[Data below Boundary: Start]

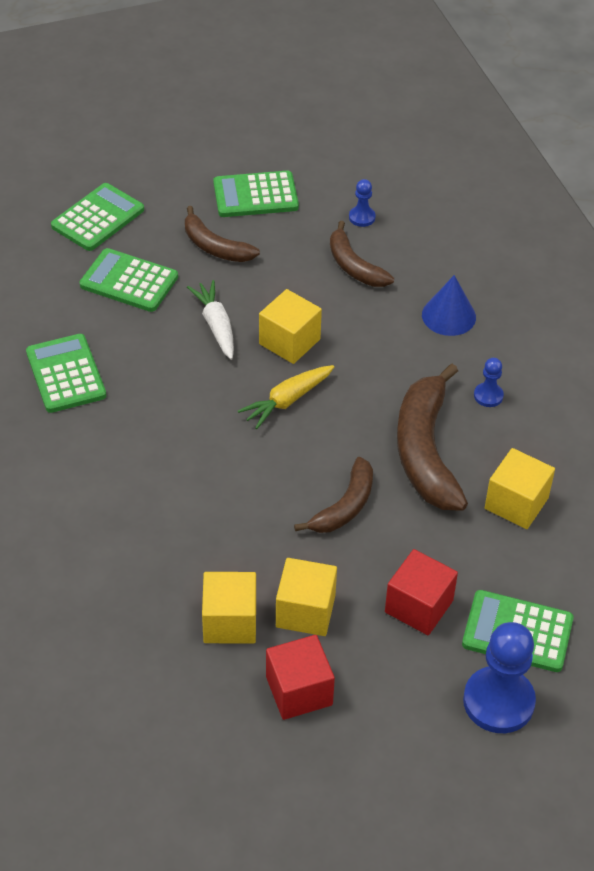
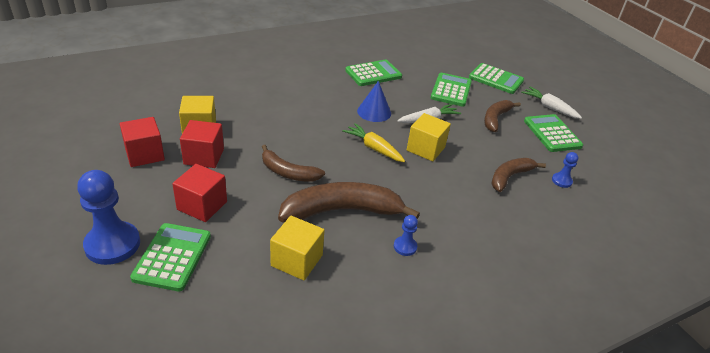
camera: 80 degrees right, 10 degrees down
(187, 178) = (549, 107): none -> white carrot
(305, 611) = (204, 156): yellow cube -> red cube
(448, 316) = (482, 225): blue cone -> blue cone (374, 112)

[Data below Boundary: End]

Task item:
Print the data above exactly, minus pictures.

Answer box:
camera: 80 degrees right, 10 degrees down
(187, 178) = (549, 107): none -> white carrot
(305, 611) = (204, 156): yellow cube -> red cube
(448, 316) = (482, 225): blue cone -> blue cone (374, 112)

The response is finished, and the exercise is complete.